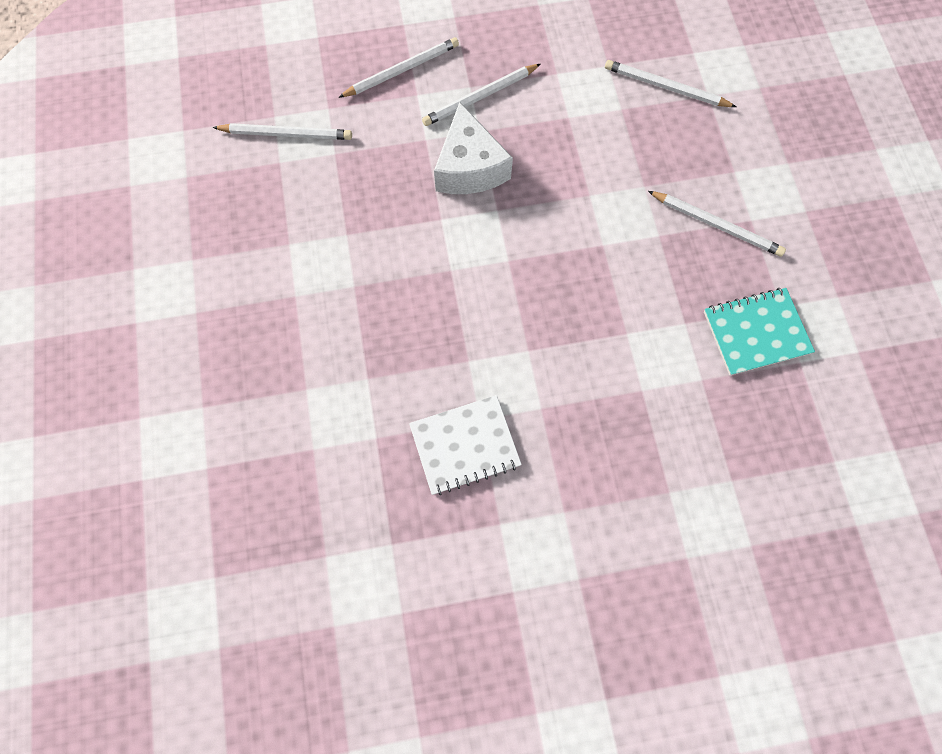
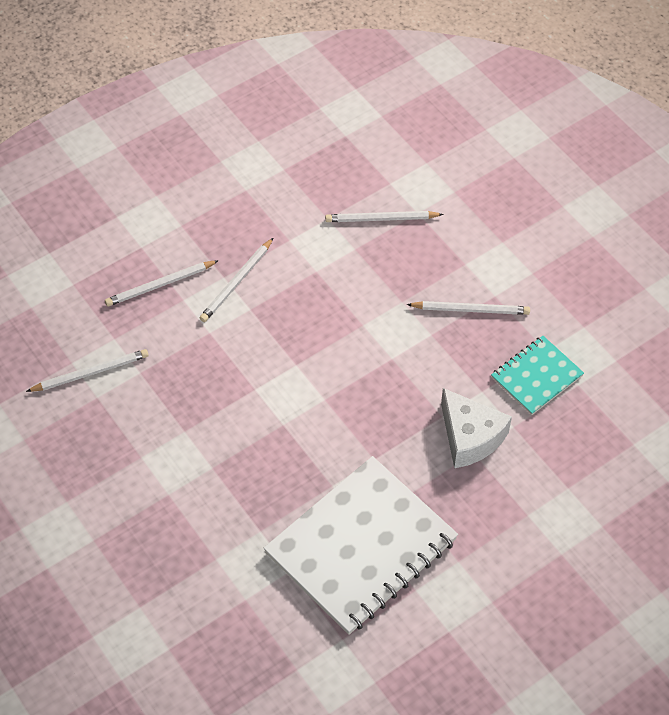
camera: 25 degrees left, 15 degrees down
white pencil [338,37,459,98] -> white pencil turned 150 degrees counterclockwise [105,260,219,307]
white notebook [409,395,522,495] -> white notebook [263,456,458,635], size x1.95
white cheese [434,102,513,194] -> white cheese moved to [441,388,512,468]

::::

Work instruction => Copy out exactly the lines from the line with "white pencil [338,37,459,98]" to the end of the listing, including both of those lines, and give nothing else.

Answer to this exercise =>
white pencil [338,37,459,98] -> white pencil turned 150 degrees counterclockwise [105,260,219,307]
white notebook [409,395,522,495] -> white notebook [263,456,458,635], size x1.95
white cheese [434,102,513,194] -> white cheese moved to [441,388,512,468]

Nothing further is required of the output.